Record excerpts:

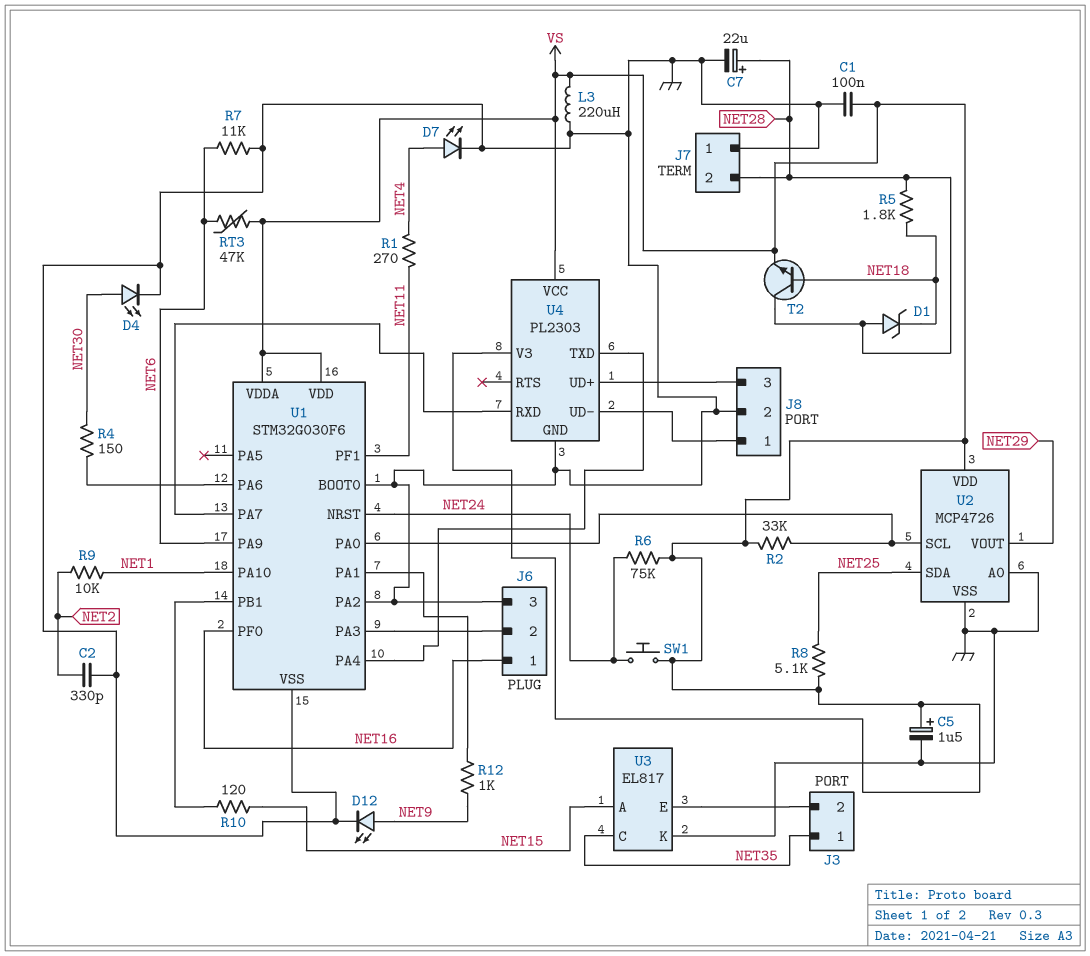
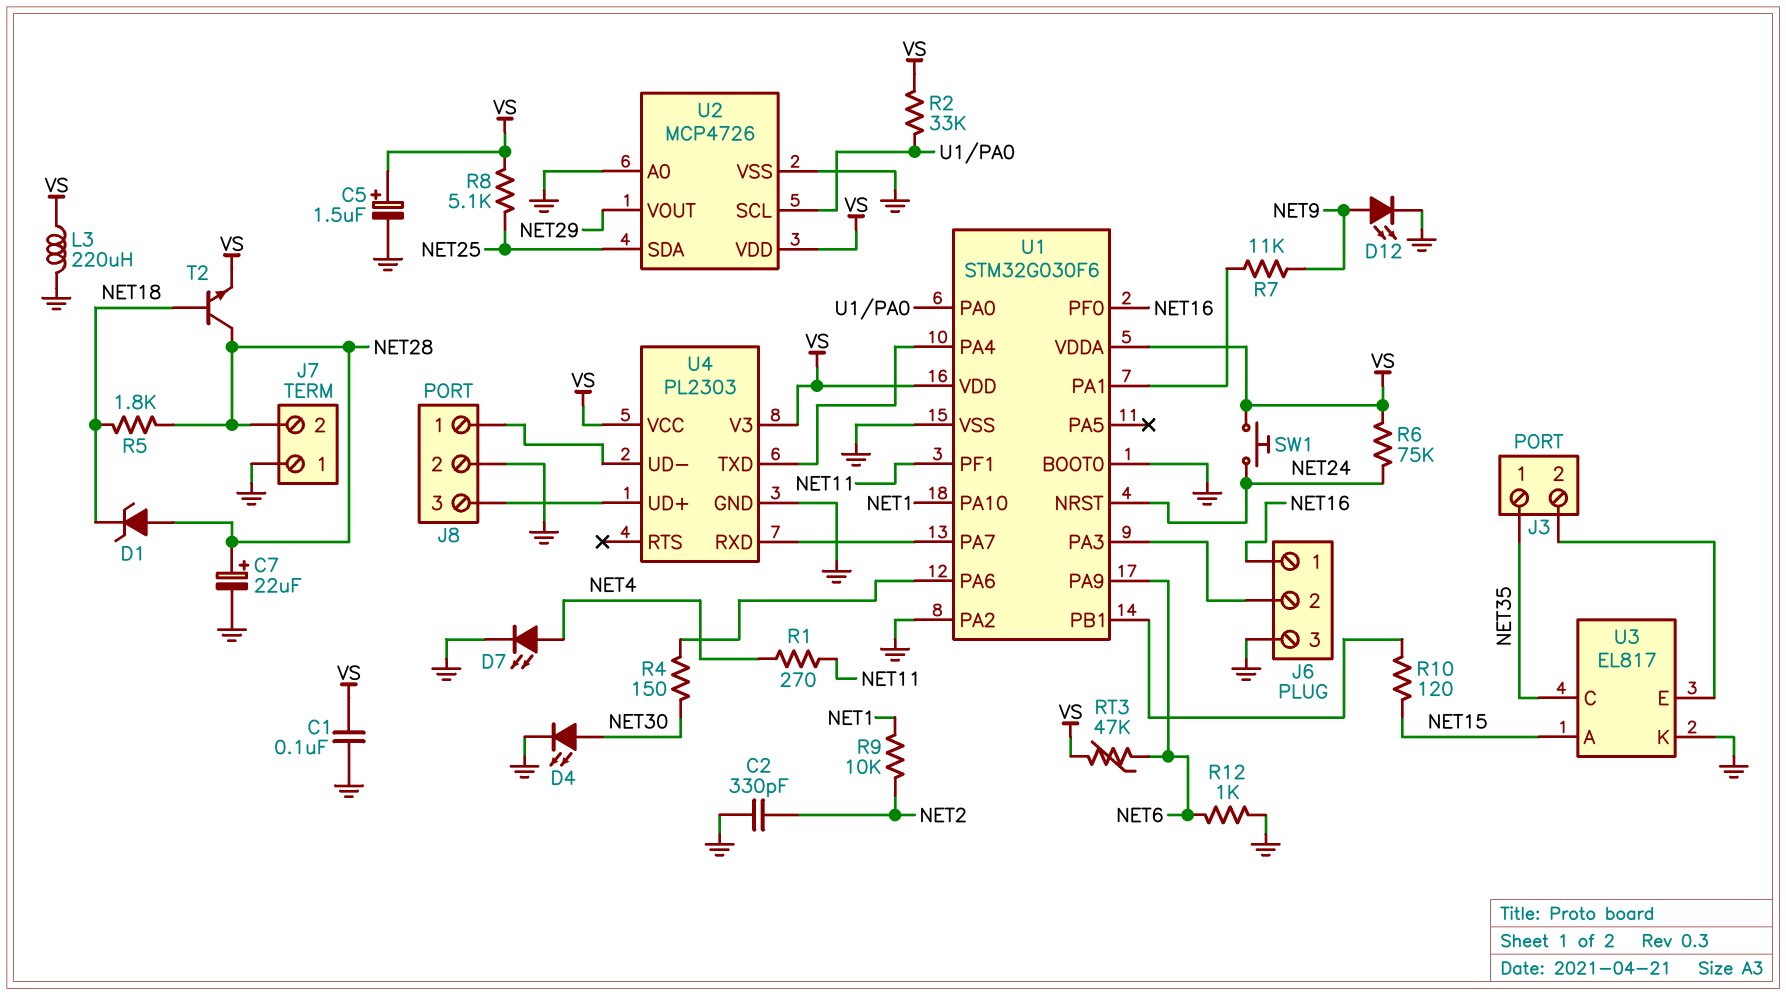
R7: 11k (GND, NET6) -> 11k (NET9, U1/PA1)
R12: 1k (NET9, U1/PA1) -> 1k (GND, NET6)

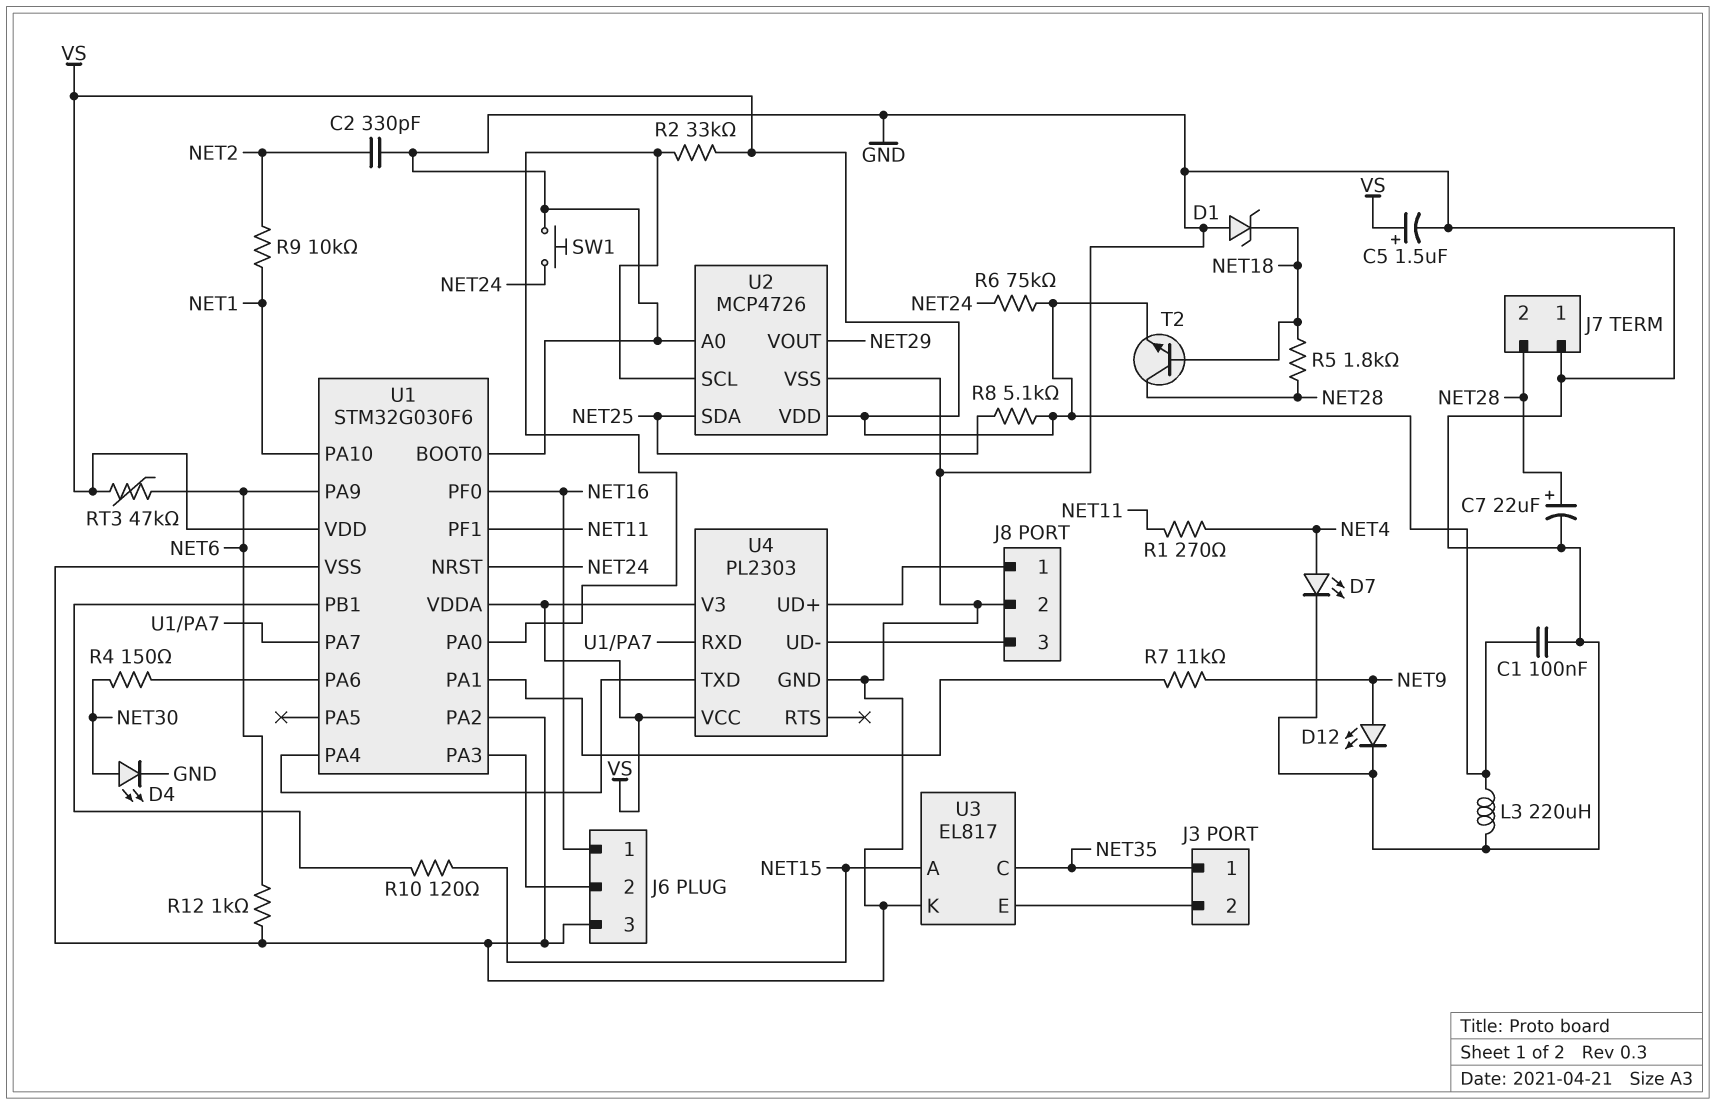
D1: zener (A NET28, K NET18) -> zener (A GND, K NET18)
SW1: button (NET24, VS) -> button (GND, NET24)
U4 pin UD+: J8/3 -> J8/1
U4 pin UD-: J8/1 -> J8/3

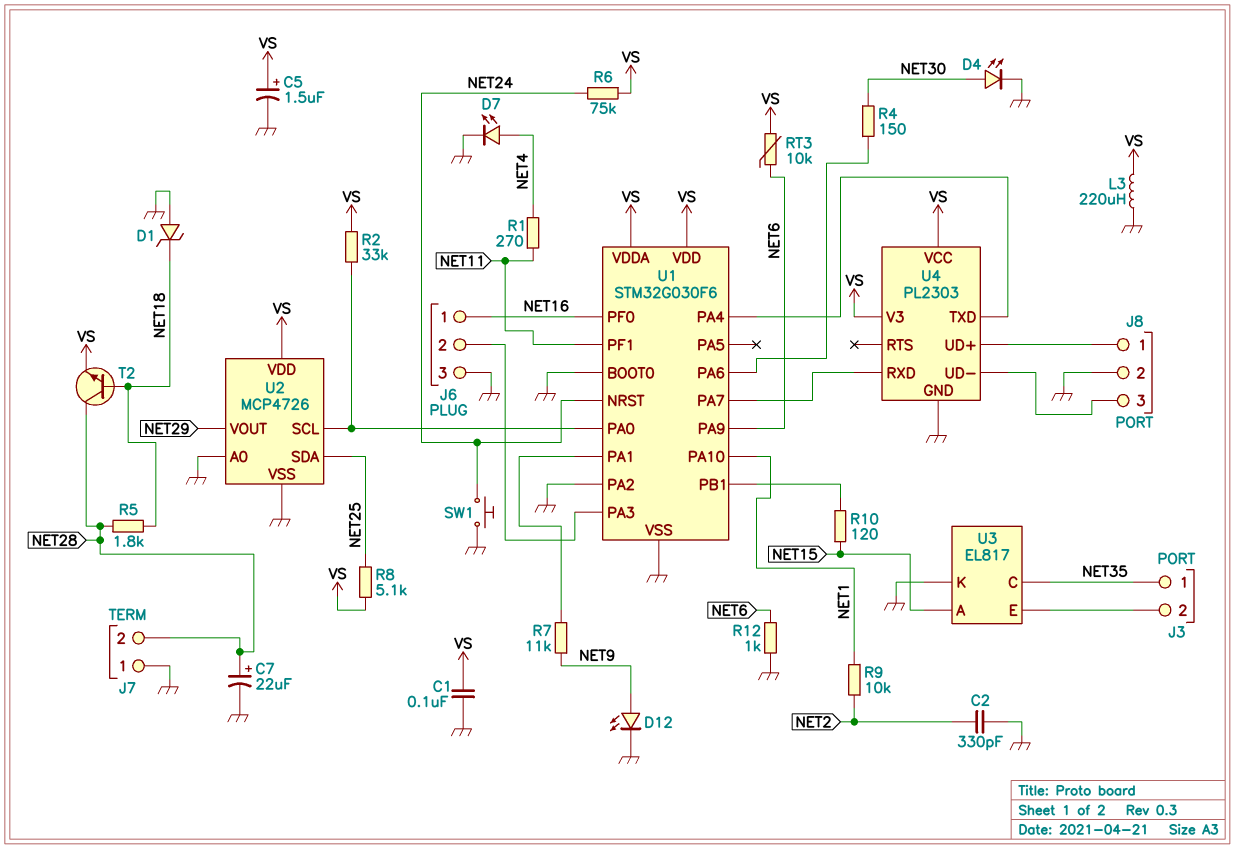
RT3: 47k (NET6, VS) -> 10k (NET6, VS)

Assigned task: The answer is the complete set of records, copied exactly, with pictures omitted.

Answer to this task:
R7: 11k (GND, NET6) -> 11k (NET9, U1/PA1)
R12: 1k (NET9, U1/PA1) -> 1k (GND, NET6)

D1: zener (A NET28, K NET18) -> zener (A GND, K NET18)
SW1: button (NET24, VS) -> button (GND, NET24)
U4 pin UD+: J8/3 -> J8/1
U4 pin UD-: J8/1 -> J8/3

RT3: 47k (NET6, VS) -> 10k (NET6, VS)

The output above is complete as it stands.